▶ WORK INSTRUCTION: Find the word "white" in the listing below, then return every line it appears in.

▶ DATA EXTRACT:
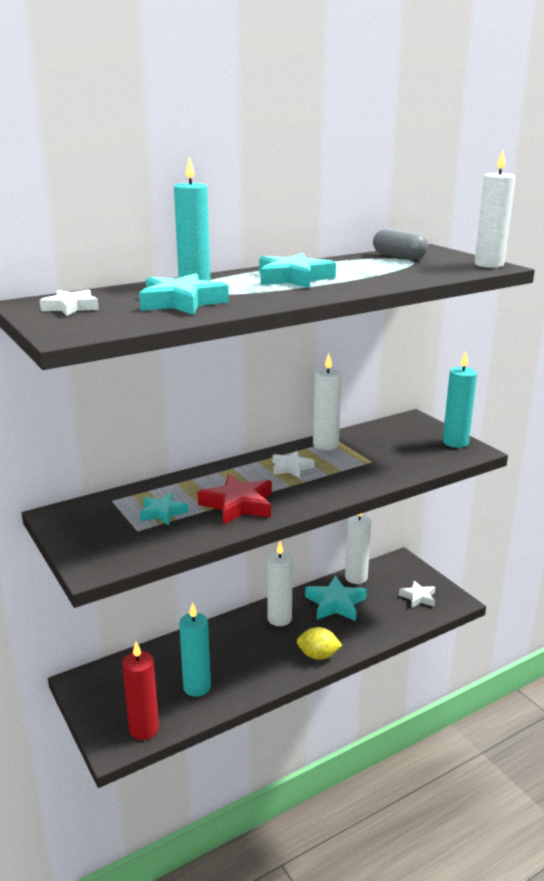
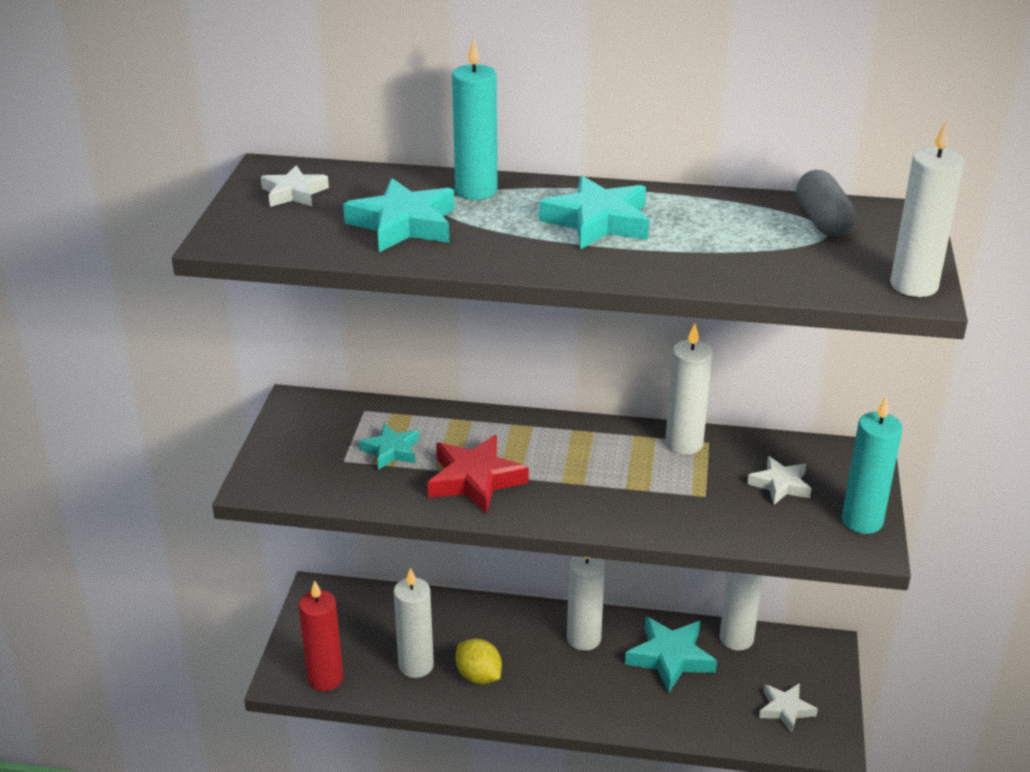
camera: 40 degrees right, 10 degrees up
(197, 687) = (416, 665): turquoise candle -> white candle
(291, 468) = (597, 458): white star -> white star (780, 485)
(318, 655) = (576, 708): yellow lemon -> yellow lemon (479, 676)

▶ RESULT OF THIS EXERCISE:
(197, 687) = (416, 665): turquoise candle -> white candle
(291, 468) = (597, 458): white star -> white star (780, 485)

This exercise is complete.